THE TASK.
If a line in the records below contains the word "camera", return that line.

EXTRACTED RECORDS.
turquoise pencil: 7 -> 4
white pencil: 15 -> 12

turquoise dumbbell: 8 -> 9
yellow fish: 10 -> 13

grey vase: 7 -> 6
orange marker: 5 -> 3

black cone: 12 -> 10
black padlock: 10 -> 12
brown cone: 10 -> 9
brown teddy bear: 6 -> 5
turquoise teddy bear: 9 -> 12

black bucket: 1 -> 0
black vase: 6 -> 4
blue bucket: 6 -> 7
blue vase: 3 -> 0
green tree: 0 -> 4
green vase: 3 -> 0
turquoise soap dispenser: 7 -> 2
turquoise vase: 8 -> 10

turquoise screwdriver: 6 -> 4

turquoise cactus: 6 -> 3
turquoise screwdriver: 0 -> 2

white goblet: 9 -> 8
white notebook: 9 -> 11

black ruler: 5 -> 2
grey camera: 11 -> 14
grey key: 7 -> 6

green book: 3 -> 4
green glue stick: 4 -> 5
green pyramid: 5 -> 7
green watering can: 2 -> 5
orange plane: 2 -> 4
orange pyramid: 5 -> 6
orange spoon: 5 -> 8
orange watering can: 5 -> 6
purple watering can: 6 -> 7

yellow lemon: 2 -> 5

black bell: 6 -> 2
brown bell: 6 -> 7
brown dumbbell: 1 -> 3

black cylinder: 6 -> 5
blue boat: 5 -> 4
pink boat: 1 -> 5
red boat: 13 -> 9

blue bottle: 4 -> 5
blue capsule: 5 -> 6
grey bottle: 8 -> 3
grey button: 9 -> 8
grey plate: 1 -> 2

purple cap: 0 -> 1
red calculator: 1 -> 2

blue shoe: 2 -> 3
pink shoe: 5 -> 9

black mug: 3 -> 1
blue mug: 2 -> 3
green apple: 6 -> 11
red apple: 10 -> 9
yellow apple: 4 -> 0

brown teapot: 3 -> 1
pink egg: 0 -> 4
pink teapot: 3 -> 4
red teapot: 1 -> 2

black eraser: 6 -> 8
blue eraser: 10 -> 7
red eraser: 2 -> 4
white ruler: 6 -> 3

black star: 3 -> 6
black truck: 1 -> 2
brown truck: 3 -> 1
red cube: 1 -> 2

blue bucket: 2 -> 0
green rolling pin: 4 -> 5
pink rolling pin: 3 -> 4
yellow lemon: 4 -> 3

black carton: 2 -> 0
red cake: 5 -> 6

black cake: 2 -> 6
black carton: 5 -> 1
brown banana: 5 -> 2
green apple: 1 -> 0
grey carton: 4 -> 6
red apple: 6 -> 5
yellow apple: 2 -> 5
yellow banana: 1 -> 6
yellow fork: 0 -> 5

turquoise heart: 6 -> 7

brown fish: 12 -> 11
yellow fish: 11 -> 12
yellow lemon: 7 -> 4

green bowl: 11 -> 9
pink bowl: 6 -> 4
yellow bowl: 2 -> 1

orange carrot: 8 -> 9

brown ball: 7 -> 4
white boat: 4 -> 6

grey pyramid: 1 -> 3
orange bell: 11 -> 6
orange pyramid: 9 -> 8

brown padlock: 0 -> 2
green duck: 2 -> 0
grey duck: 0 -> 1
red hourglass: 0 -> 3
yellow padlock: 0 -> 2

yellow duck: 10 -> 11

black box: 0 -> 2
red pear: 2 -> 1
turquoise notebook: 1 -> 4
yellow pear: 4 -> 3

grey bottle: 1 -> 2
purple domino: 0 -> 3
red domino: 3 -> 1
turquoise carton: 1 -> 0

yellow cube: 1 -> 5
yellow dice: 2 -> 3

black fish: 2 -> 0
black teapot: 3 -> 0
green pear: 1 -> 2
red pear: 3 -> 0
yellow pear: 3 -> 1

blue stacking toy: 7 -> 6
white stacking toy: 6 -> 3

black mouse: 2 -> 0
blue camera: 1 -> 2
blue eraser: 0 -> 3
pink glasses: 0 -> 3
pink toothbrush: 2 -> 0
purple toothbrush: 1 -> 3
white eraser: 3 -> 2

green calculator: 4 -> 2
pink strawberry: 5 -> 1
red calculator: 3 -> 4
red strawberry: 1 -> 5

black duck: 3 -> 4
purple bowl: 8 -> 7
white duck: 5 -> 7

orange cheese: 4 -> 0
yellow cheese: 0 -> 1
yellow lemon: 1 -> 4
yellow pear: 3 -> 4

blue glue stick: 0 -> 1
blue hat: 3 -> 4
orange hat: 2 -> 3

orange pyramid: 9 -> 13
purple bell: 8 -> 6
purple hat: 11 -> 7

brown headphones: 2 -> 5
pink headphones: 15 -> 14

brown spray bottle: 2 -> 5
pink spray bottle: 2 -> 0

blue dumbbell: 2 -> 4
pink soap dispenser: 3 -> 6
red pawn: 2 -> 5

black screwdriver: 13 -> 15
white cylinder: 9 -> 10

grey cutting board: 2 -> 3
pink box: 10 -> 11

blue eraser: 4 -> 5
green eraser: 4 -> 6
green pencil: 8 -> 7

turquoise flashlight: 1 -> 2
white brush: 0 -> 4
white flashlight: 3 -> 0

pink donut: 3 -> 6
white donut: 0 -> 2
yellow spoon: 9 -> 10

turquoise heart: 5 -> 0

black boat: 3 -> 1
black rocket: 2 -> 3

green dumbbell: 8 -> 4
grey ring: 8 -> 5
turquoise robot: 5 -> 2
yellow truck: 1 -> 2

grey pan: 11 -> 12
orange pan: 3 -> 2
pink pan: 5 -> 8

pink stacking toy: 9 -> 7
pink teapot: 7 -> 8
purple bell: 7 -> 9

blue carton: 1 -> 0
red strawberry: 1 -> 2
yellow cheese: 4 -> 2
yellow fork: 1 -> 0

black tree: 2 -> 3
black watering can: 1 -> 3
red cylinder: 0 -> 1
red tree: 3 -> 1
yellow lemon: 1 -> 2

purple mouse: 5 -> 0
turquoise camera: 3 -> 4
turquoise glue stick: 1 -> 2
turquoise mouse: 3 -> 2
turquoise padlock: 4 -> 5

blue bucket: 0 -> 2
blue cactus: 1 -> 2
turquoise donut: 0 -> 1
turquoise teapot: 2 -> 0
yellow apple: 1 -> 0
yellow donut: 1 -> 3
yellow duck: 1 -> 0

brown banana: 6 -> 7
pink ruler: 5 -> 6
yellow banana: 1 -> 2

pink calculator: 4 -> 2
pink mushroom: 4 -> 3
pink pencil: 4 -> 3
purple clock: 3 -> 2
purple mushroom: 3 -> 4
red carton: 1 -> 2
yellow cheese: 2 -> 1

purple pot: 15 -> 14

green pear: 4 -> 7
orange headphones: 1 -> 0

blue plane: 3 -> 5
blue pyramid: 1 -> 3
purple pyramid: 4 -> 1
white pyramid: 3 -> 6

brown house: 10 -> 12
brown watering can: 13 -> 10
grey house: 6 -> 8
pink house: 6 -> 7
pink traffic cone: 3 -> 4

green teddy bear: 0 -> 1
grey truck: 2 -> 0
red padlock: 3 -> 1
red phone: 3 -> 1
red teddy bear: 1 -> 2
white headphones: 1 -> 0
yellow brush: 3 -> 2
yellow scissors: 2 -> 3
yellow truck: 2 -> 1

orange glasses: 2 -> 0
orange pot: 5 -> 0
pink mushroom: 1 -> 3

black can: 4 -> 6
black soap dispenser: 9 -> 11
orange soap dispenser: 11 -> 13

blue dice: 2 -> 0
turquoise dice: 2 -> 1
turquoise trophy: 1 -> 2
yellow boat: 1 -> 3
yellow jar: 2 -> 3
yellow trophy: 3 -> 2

EXERCISE ANSWER.
grey camera: 11 -> 14
blue camera: 1 -> 2
turquoise camera: 3 -> 4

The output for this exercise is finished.